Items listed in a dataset
◆ ◆ ◆

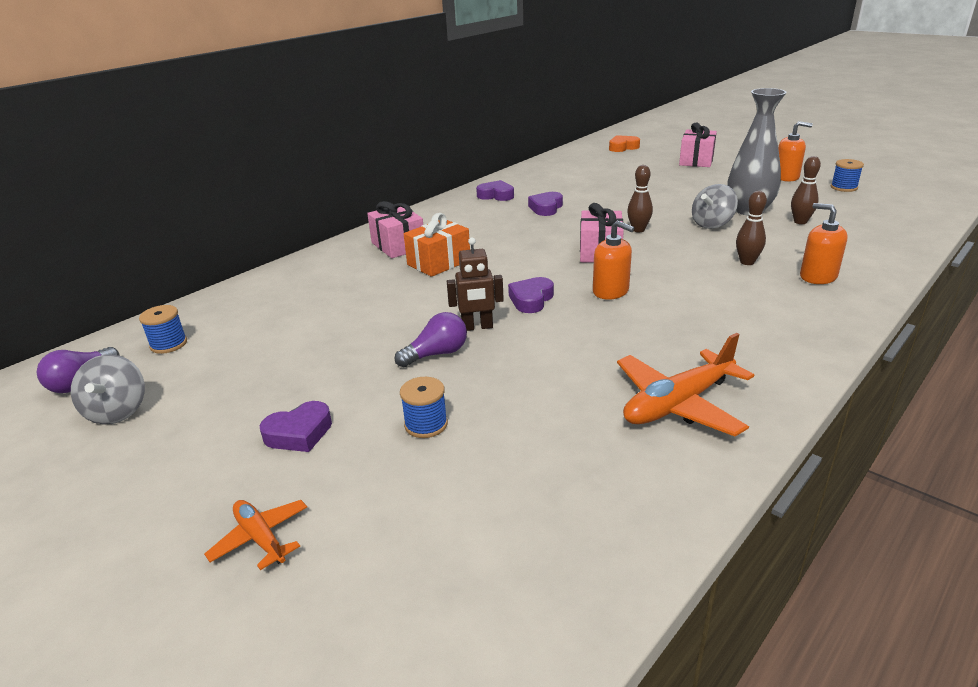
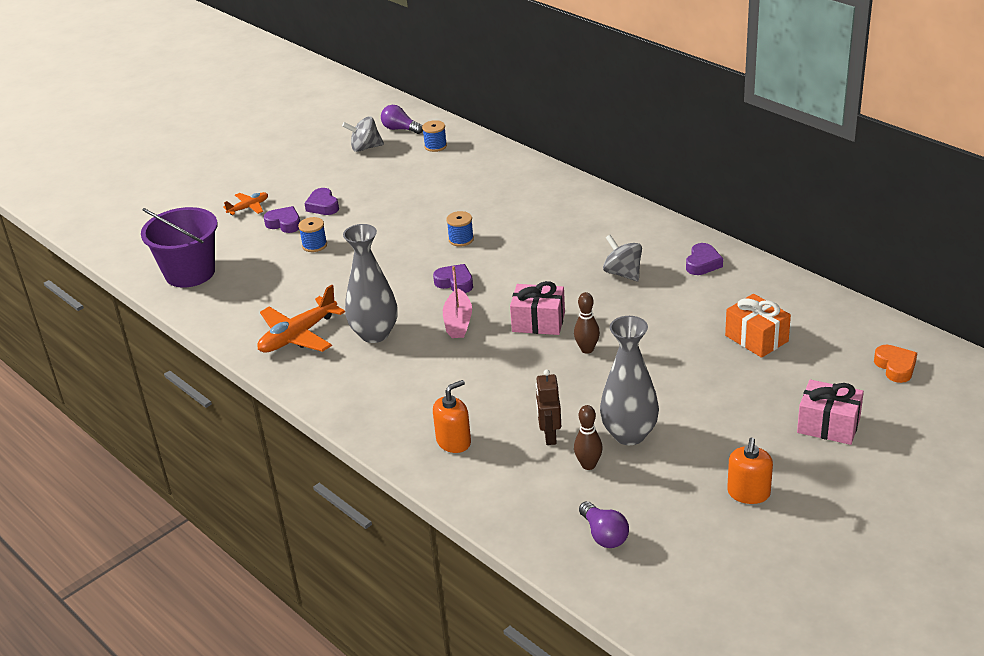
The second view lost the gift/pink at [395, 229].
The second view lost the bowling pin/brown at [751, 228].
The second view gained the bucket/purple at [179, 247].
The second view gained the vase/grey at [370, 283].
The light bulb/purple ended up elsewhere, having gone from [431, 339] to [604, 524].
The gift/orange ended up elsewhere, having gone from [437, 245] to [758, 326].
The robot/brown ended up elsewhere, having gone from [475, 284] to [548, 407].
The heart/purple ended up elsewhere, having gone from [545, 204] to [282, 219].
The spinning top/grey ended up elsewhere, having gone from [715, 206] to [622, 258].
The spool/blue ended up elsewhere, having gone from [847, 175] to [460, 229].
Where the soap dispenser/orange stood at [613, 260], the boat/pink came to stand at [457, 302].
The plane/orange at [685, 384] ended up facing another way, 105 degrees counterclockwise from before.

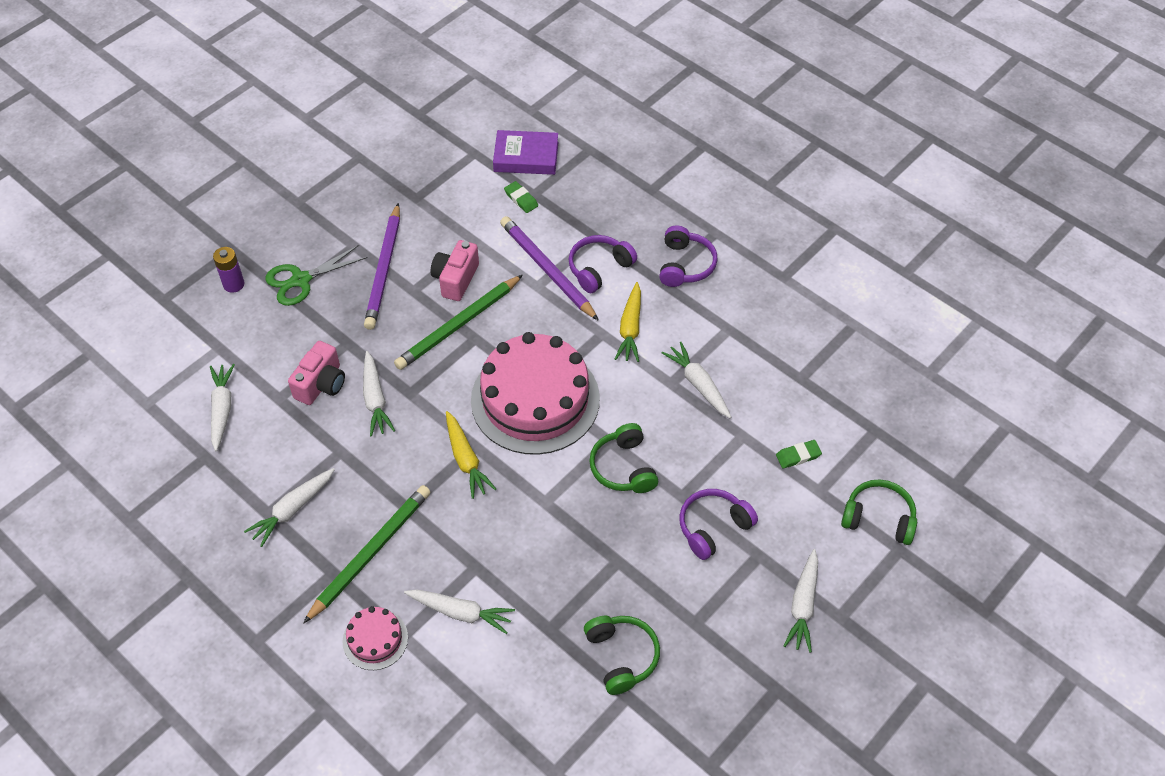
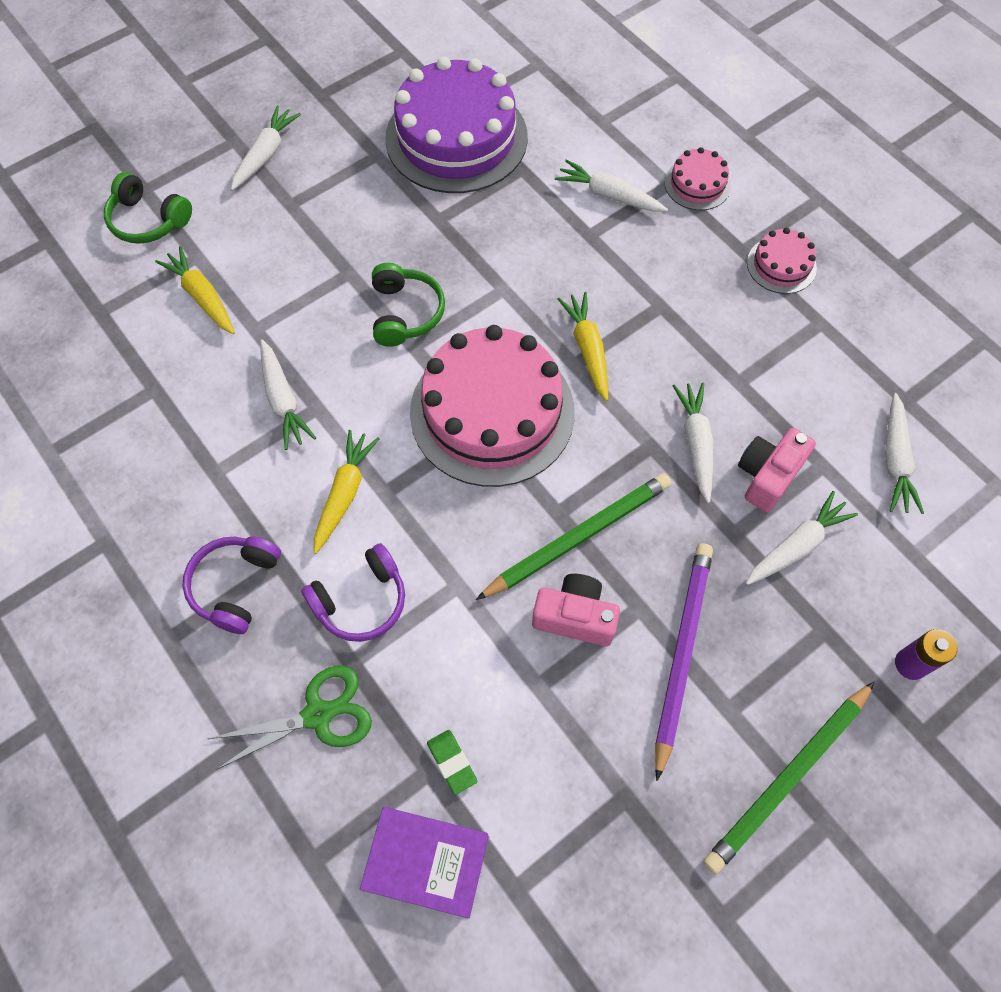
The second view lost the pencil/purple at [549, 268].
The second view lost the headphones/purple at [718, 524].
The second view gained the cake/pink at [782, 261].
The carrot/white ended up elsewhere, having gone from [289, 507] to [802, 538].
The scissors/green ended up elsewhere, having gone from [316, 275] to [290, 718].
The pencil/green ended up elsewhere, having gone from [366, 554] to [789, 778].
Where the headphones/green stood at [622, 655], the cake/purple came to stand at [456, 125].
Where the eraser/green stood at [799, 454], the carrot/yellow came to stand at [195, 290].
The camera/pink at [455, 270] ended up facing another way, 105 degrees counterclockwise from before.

◆ ◆ ◆

THE PROBLEM: Restate the data above word for word, so that the only difference is the missing pictures.

TASK ANSWER:
The second view lost the gift/pink at [395, 229].
The second view lost the bowling pin/brown at [751, 228].
The second view gained the bucket/purple at [179, 247].
The second view gained the vase/grey at [370, 283].
The light bulb/purple ended up elsewhere, having gone from [431, 339] to [604, 524].
The gift/orange ended up elsewhere, having gone from [437, 245] to [758, 326].
The robot/brown ended up elsewhere, having gone from [475, 284] to [548, 407].
The heart/purple ended up elsewhere, having gone from [545, 204] to [282, 219].
The spinning top/grey ended up elsewhere, having gone from [715, 206] to [622, 258].
The spool/blue ended up elsewhere, having gone from [847, 175] to [460, 229].
Where the soap dispenser/orange stood at [613, 260], the boat/pink came to stand at [457, 302].
The plane/orange at [685, 384] ended up facing another way, 105 degrees counterclockwise from before.

The second view lost the pencil/purple at [549, 268].
The second view lost the headphones/purple at [718, 524].
The second view gained the cake/pink at [782, 261].
The carrot/white ended up elsewhere, having gone from [289, 507] to [802, 538].
The scissors/green ended up elsewhere, having gone from [316, 275] to [290, 718].
The pencil/green ended up elsewhere, having gone from [366, 554] to [789, 778].
Where the headphones/green stood at [622, 655], the cake/purple came to stand at [456, 125].
Where the eraser/green stood at [799, 454], the carrot/yellow came to stand at [195, 290].
The camera/pink at [455, 270] ended up facing another way, 105 degrees counterclockwise from before.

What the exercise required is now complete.